**Work request**
Scan the entries below and report only how many lines contain "pink".

=== Available data ===

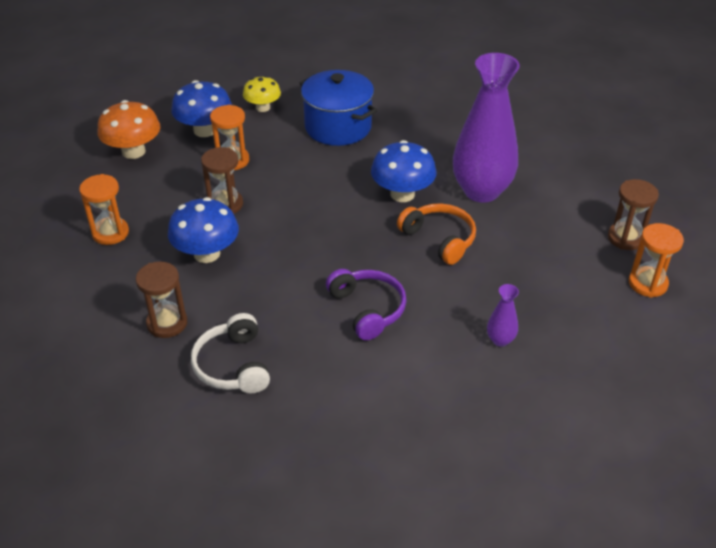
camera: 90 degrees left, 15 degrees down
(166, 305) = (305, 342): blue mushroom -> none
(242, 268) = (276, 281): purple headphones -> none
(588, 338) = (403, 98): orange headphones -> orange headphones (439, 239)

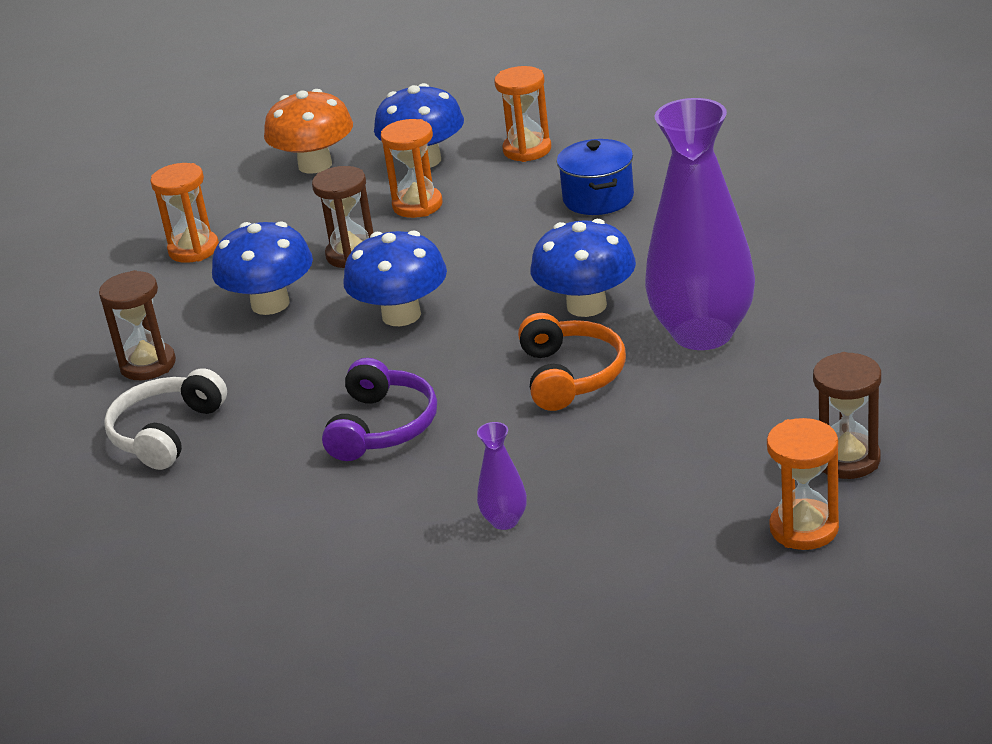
camera: 40 degrees right, 10 degrees down
(263, 107) = (527, 150): yellow mushroom -> orange hourglass
(300, 234) = (401, 315): none -> blue mushroom
(338, 127) = (598, 198): blue pot -> blue pot, size x0.66

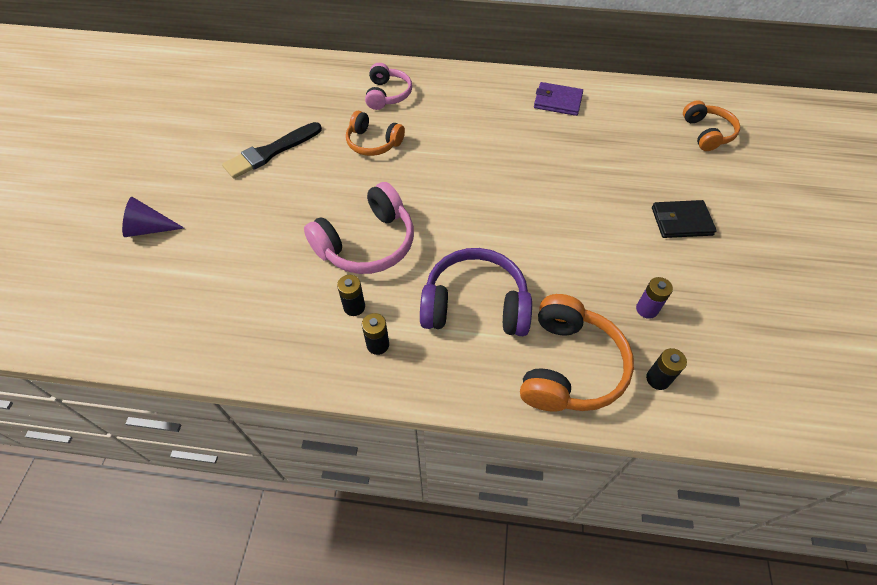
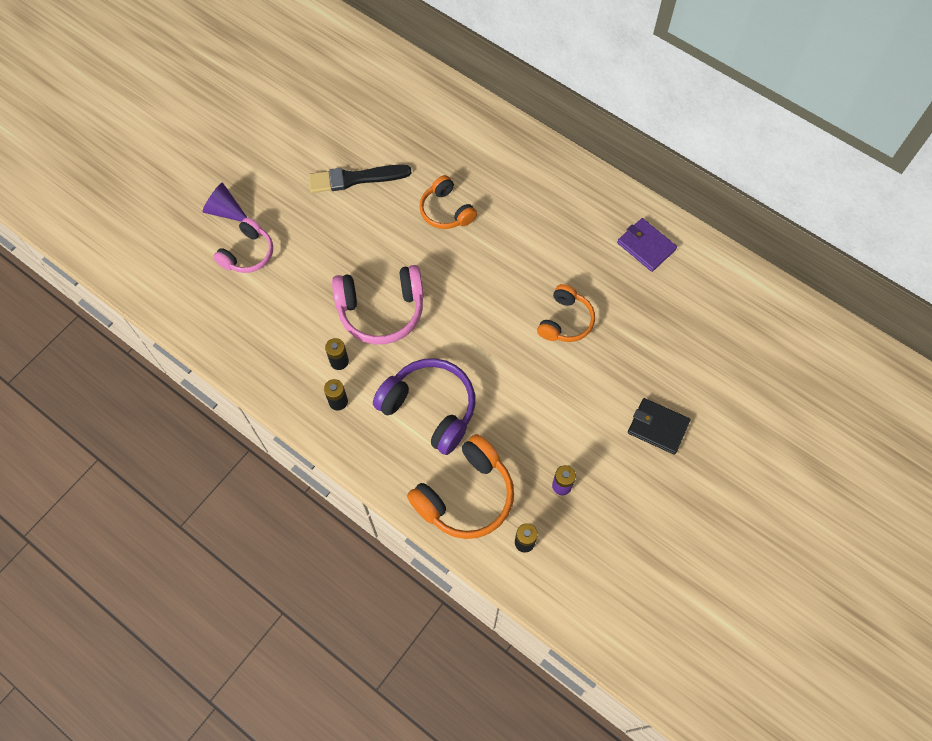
camera: 30 degrees right, 10 degrees up
(387, 94) = (491, 162): pink headphones -> pink headphones (248, 254)
(707, 133) = (763, 353): orange headphones -> orange headphones (565, 321)

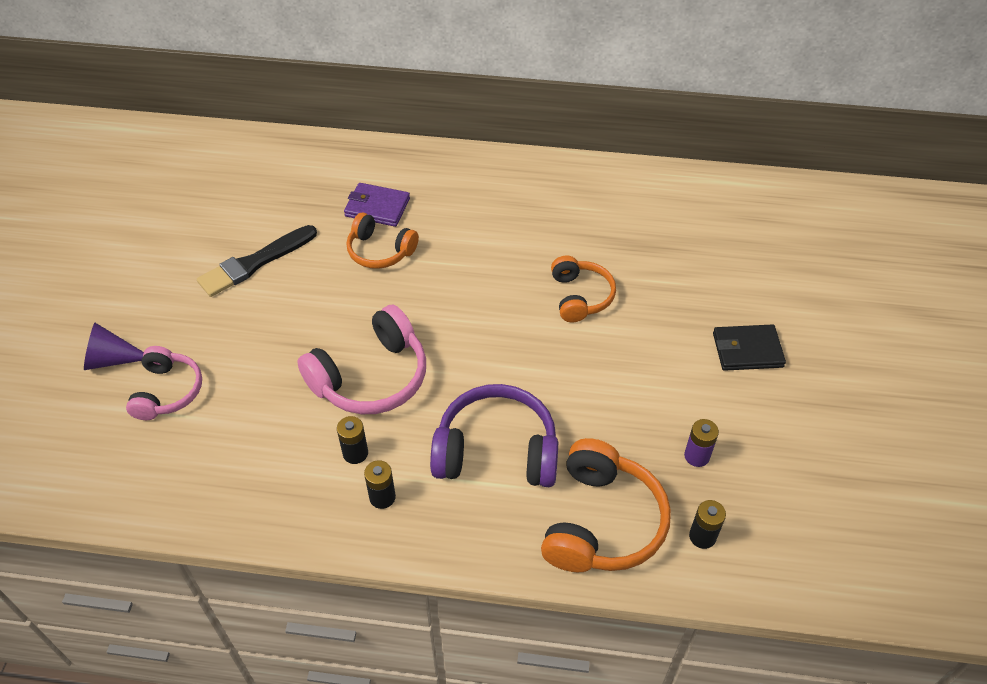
camera: 30 degrees left, 15 degrees down
(646, 246) = (609, 197): purple wallet -> purple wallet (377, 207)

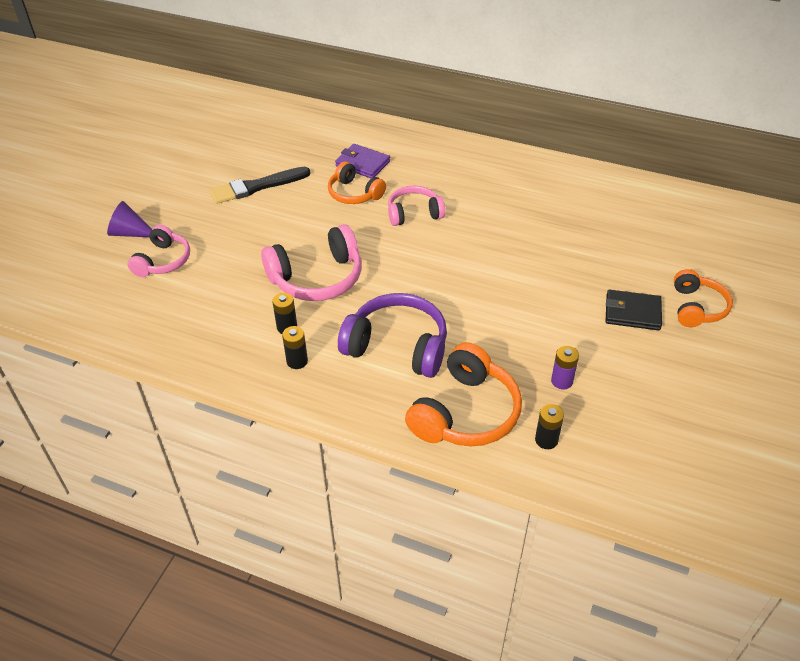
camera: 15 degrees right, 5 degrees down
(460, 265) = (414, 213): none -> pink headphones
(580, 296) = (503, 250): orange headphones -> orange headphones (697, 307)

===

**Output of the exercise**
2